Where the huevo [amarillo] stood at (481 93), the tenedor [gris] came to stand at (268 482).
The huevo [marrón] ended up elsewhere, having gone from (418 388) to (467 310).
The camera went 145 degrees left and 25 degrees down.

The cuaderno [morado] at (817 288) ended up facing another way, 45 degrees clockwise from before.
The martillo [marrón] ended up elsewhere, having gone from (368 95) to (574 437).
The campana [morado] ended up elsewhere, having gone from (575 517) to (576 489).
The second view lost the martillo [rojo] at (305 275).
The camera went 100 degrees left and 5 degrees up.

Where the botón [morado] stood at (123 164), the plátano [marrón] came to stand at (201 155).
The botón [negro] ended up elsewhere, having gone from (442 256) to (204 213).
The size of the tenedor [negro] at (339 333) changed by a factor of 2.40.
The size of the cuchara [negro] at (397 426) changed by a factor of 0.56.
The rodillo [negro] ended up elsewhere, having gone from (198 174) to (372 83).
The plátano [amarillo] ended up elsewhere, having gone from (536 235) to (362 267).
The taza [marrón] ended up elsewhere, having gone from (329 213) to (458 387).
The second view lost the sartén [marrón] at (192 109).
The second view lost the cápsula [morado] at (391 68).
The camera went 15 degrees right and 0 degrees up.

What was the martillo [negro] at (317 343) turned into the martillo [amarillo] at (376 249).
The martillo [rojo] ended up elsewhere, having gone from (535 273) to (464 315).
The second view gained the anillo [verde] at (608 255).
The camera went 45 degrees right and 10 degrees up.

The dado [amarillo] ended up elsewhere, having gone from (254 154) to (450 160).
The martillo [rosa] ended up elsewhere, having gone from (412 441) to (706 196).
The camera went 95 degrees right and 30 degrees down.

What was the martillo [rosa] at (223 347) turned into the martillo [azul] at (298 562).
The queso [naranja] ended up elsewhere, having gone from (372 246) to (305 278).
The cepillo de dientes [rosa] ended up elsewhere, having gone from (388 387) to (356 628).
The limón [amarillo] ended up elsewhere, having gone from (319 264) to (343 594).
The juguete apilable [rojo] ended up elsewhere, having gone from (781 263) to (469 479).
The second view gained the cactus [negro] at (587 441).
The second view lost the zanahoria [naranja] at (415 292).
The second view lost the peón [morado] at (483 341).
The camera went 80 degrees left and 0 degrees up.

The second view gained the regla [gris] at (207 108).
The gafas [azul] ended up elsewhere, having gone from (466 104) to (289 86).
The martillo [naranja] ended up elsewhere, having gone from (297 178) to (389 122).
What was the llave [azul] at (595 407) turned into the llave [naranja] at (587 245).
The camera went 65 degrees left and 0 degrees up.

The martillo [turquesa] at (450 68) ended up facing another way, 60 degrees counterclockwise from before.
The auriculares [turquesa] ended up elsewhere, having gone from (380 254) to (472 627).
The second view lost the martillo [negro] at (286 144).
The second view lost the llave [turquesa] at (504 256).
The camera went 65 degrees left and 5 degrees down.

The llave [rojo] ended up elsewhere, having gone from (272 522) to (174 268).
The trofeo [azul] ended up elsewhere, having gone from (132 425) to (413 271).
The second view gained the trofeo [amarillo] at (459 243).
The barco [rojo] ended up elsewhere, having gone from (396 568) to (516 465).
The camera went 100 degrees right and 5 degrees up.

■ Instructions for the task:
Exactly as they appear above, return all of the records.

■ Response area:
Where the huevo [amarillo] stood at (481 93), the tenedor [gris] came to stand at (268 482).
The huevo [marrón] ended up elsewhere, having gone from (418 388) to (467 310).
The camera went 145 degrees left and 25 degrees down.

The cuaderno [morado] at (817 288) ended up facing another way, 45 degrees clockwise from before.
The martillo [marrón] ended up elsewhere, having gone from (368 95) to (574 437).
The campana [morado] ended up elsewhere, having gone from (575 517) to (576 489).
The second view lost the martillo [rojo] at (305 275).
The camera went 100 degrees left and 5 degrees up.

Where the botón [morado] stood at (123 164), the plátano [marrón] came to stand at (201 155).
The botón [negro] ended up elsewhere, having gone from (442 256) to (204 213).
The size of the tenedor [negro] at (339 333) changed by a factor of 2.40.
The size of the cuchara [negro] at (397 426) changed by a factor of 0.56.
The rodillo [negro] ended up elsewhere, having gone from (198 174) to (372 83).
The plátano [amarillo] ended up elsewhere, having gone from (536 235) to (362 267).
The taza [marrón] ended up elsewhere, having gone from (329 213) to (458 387).
The second view lost the sartén [marrón] at (192 109).
The second view lost the cápsula [morado] at (391 68).
The camera went 15 degrees right and 0 degrees up.

What was the martillo [negro] at (317 343) turned into the martillo [amarillo] at (376 249).
The martillo [rojo] ended up elsewhere, having gone from (535 273) to (464 315).
The second view gained the anillo [verde] at (608 255).
The camera went 45 degrees right and 10 degrees up.

The dado [amarillo] ended up elsewhere, having gone from (254 154) to (450 160).
The martillo [rosa] ended up elsewhere, having gone from (412 441) to (706 196).
The camera went 95 degrees right and 30 degrees down.

What was the martillo [rosa] at (223 347) turned into the martillo [azul] at (298 562).
The queso [naranja] ended up elsewhere, having gone from (372 246) to (305 278).
The cepillo de dientes [rosa] ended up elsewhere, having gone from (388 387) to (356 628).
The limón [amarillo] ended up elsewhere, having gone from (319 264) to (343 594).
The juguete apilable [rojo] ended up elsewhere, having gone from (781 263) to (469 479).
The second view gained the cactus [negro] at (587 441).
The second view lost the zanahoria [naranja] at (415 292).
The second view lost the peón [morado] at (483 341).
The camera went 80 degrees left and 0 degrees up.

The second view gained the regla [gris] at (207 108).
The gafas [azul] ended up elsewhere, having gone from (466 104) to (289 86).
The martillo [naranja] ended up elsewhere, having gone from (297 178) to (389 122).
What was the llave [azul] at (595 407) turned into the llave [naranja] at (587 245).
The camera went 65 degrees left and 0 degrees up.

The martillo [turquesa] at (450 68) ended up facing another way, 60 degrees counterclockwise from before.
The auriculares [turquesa] ended up elsewhere, having gone from (380 254) to (472 627).
The second view lost the martillo [negro] at (286 144).
The second view lost the llave [turquesa] at (504 256).
The camera went 65 degrees left and 5 degrees down.

The llave [rojo] ended up elsewhere, having gone from (272 522) to (174 268).
The trofeo [azul] ended up elsewhere, having gone from (132 425) to (413 271).
The second view gained the trofeo [amarillo] at (459 243).
The barco [rojo] ended up elsewhere, having gone from (396 568) to (516 465).
The camera went 100 degrees right and 5 degrees up.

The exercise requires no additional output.